WHAT YOU ARE ASKED TO DO
Starting with the line that holds "(284, 227) = (223, 151): blue" and stopping after the line that holds "(596, 432) = (649, 318): pink", repeat the lines below word for word, without the pictures.

INPUT FOR THIS TASK Start Marker

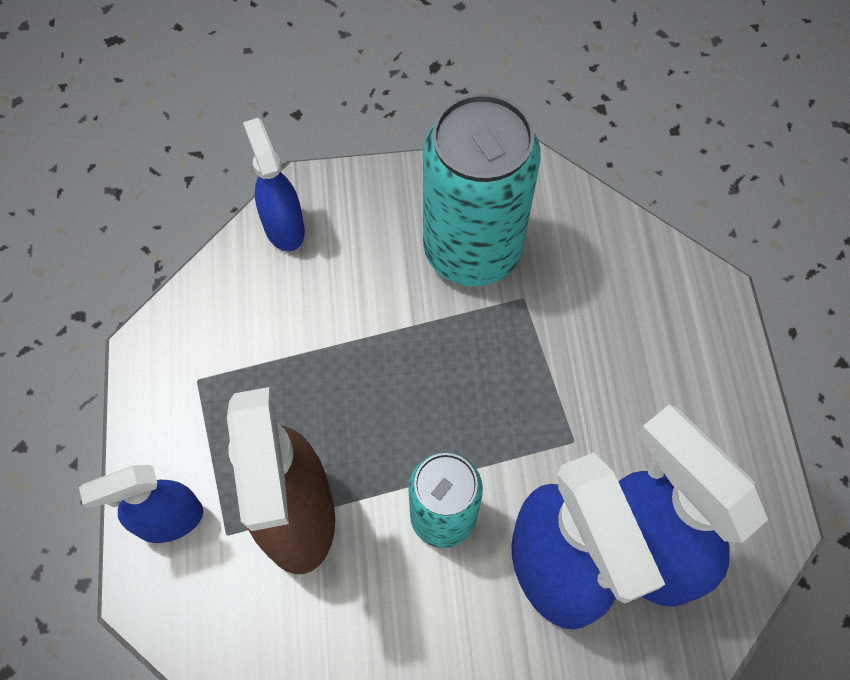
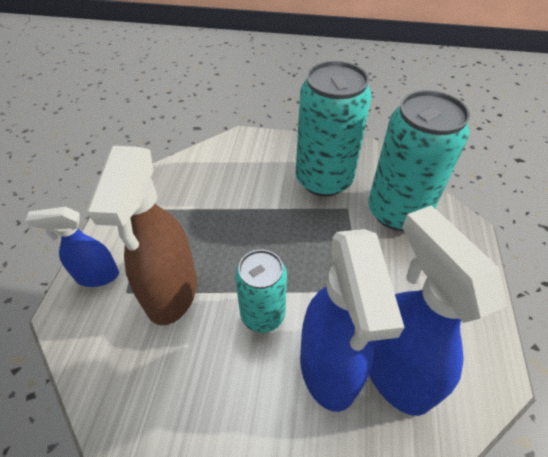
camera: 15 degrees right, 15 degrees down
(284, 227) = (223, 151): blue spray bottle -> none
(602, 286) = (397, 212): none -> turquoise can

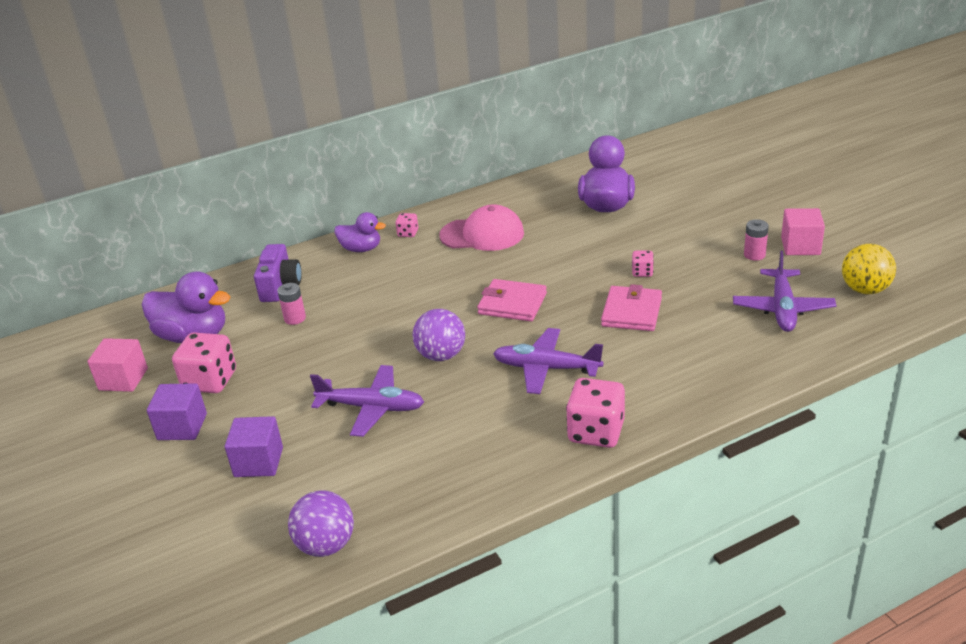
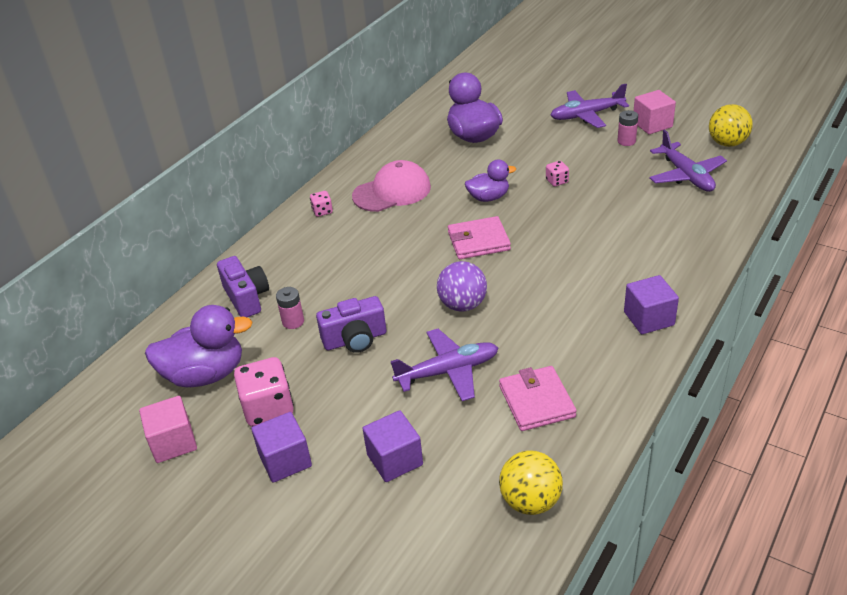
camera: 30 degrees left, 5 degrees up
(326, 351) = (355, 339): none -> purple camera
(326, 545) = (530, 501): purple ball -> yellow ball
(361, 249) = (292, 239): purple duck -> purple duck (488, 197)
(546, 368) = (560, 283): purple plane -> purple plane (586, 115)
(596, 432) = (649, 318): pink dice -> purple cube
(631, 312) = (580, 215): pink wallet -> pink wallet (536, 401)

INPUT FOR THIS TASK End Marker

FINISHED EXERCISE
(284, 227) = (223, 151): blue spray bottle -> none
(602, 286) = (397, 212): none -> turquoise can

camera: 30 degrees left, 5 degrees up
(326, 351) = (355, 339): none -> purple camera
(326, 545) = (530, 501): purple ball -> yellow ball
(361, 249) = (292, 239): purple duck -> purple duck (488, 197)
(546, 368) = (560, 283): purple plane -> purple plane (586, 115)
(596, 432) = (649, 318): pink dice -> purple cube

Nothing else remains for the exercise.